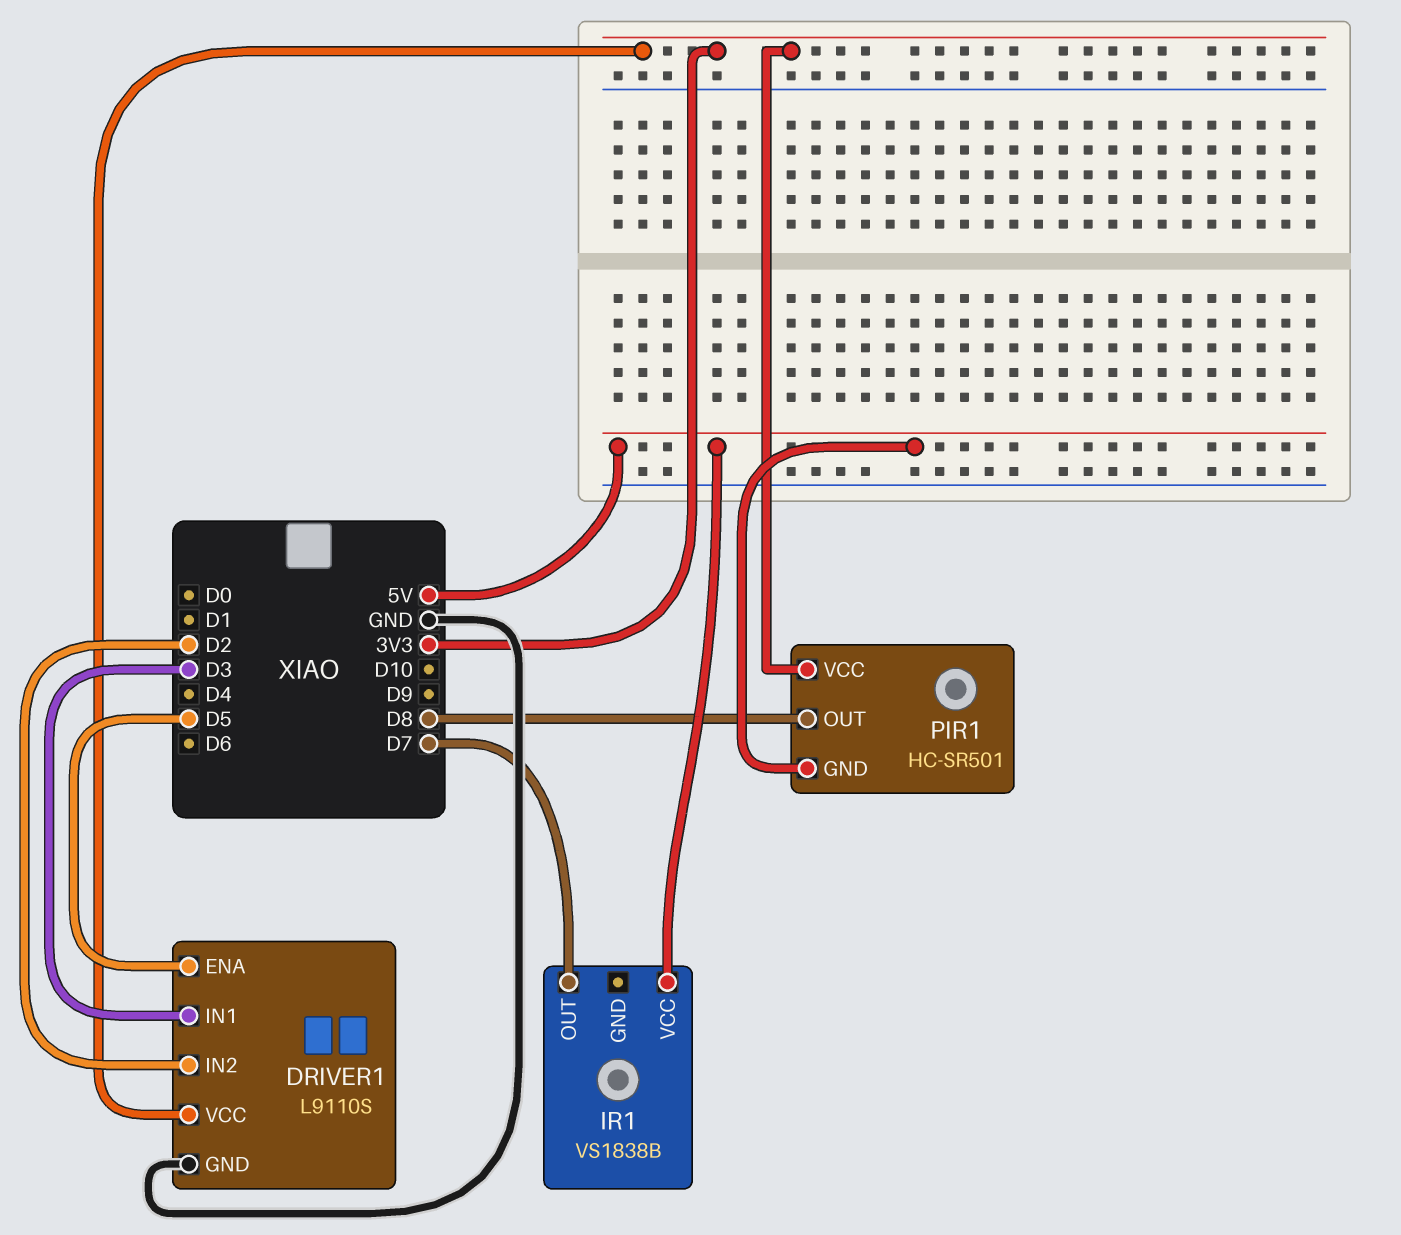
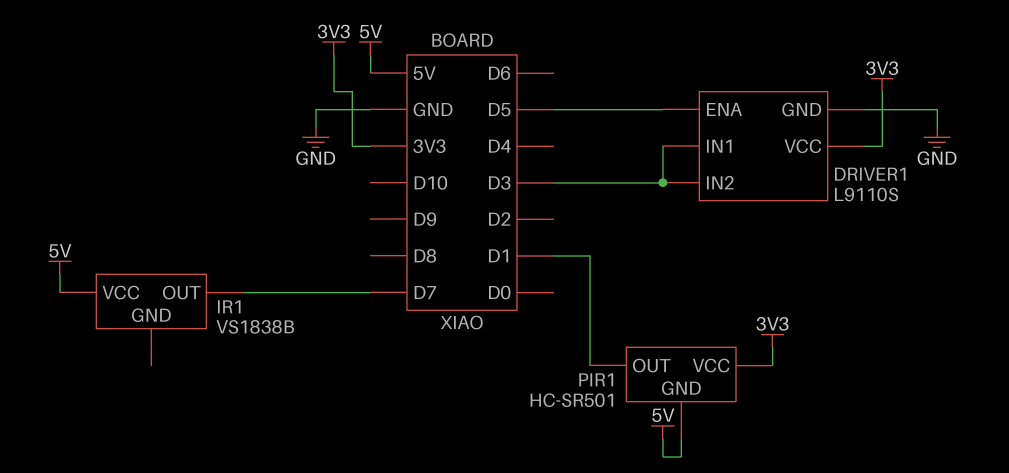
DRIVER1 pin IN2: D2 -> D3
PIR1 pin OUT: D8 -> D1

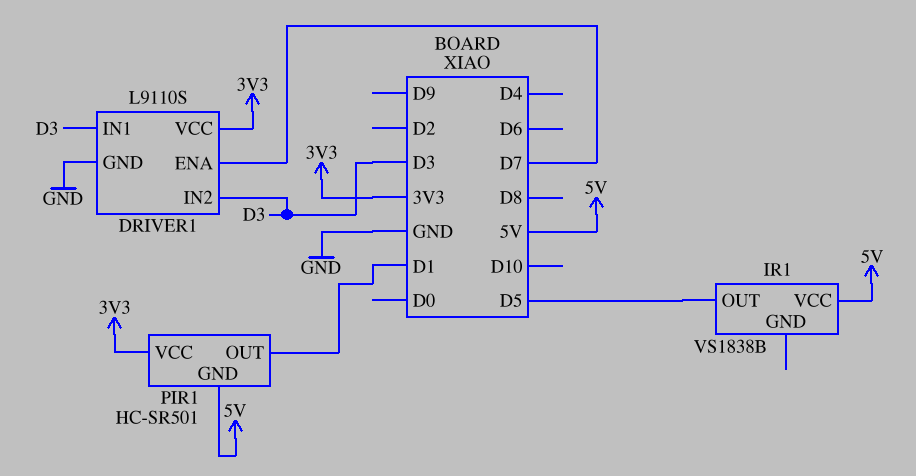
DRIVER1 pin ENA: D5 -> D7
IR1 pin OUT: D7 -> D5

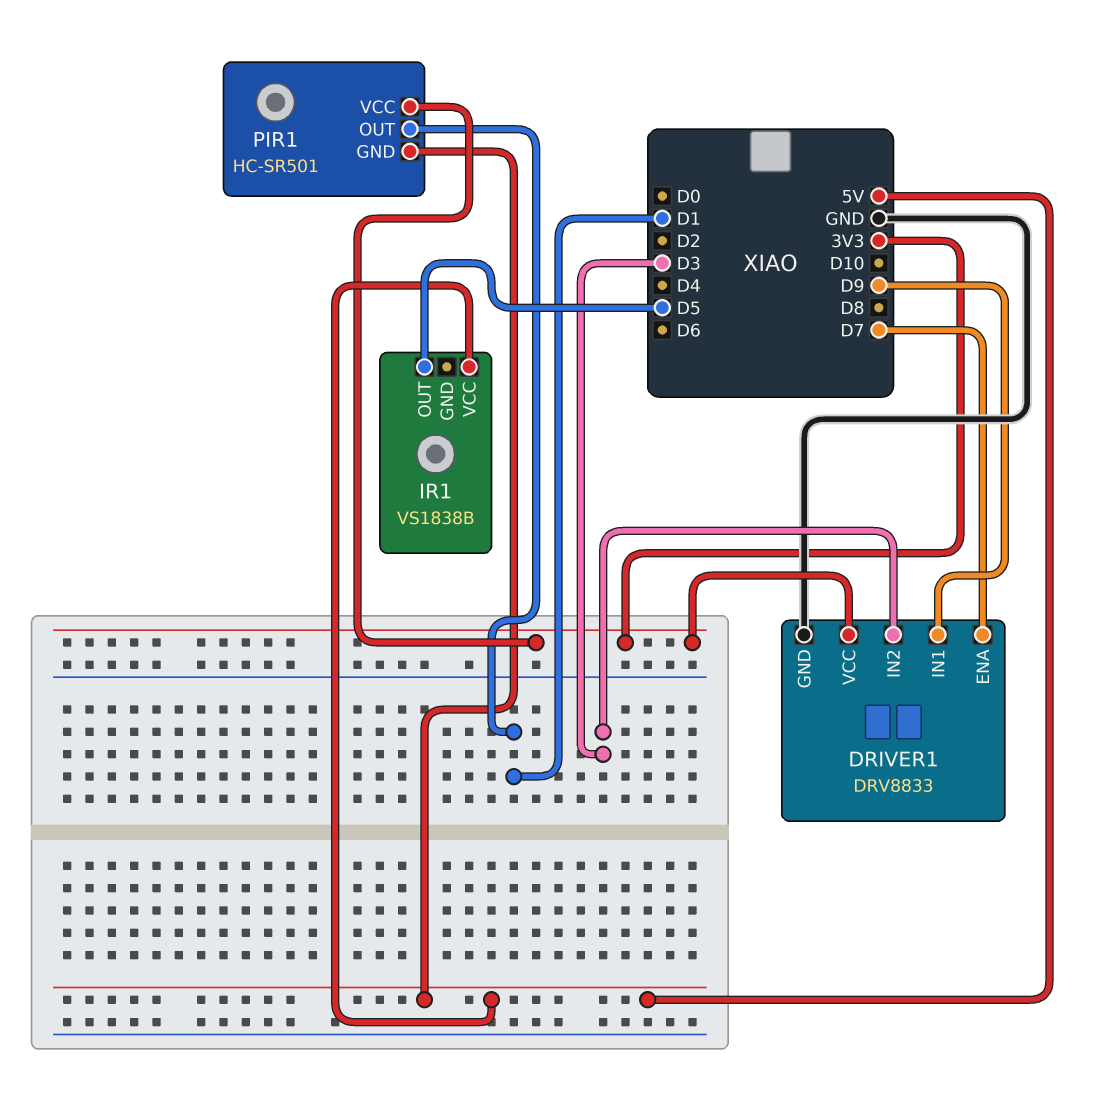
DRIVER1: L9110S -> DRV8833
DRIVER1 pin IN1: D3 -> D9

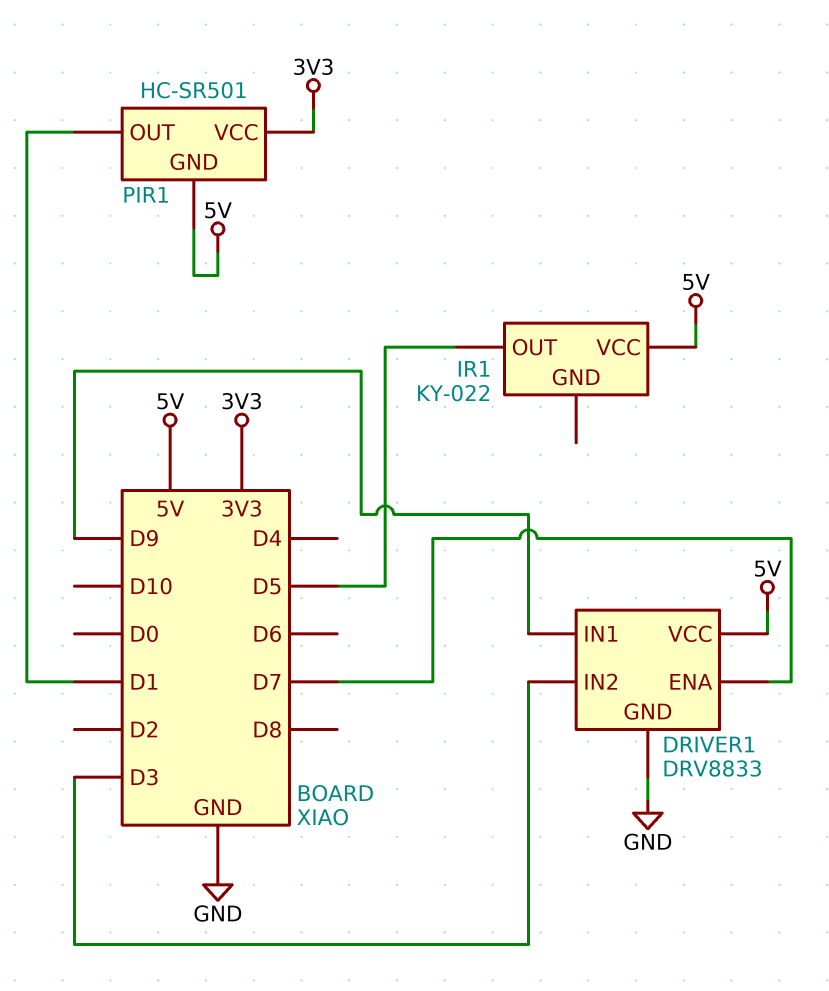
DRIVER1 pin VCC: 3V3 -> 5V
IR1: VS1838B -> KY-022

==================================================

* PROBLEM DETAILS *
Keep every word of the records above exactly, and return them with no pictures.

* REPLY TO THE TASK *
DRIVER1 pin IN2: D2 -> D3
PIR1 pin OUT: D8 -> D1

DRIVER1 pin ENA: D5 -> D7
IR1 pin OUT: D7 -> D5

DRIVER1: L9110S -> DRV8833
DRIVER1 pin IN1: D3 -> D9

DRIVER1 pin VCC: 3V3 -> 5V
IR1: VS1838B -> KY-022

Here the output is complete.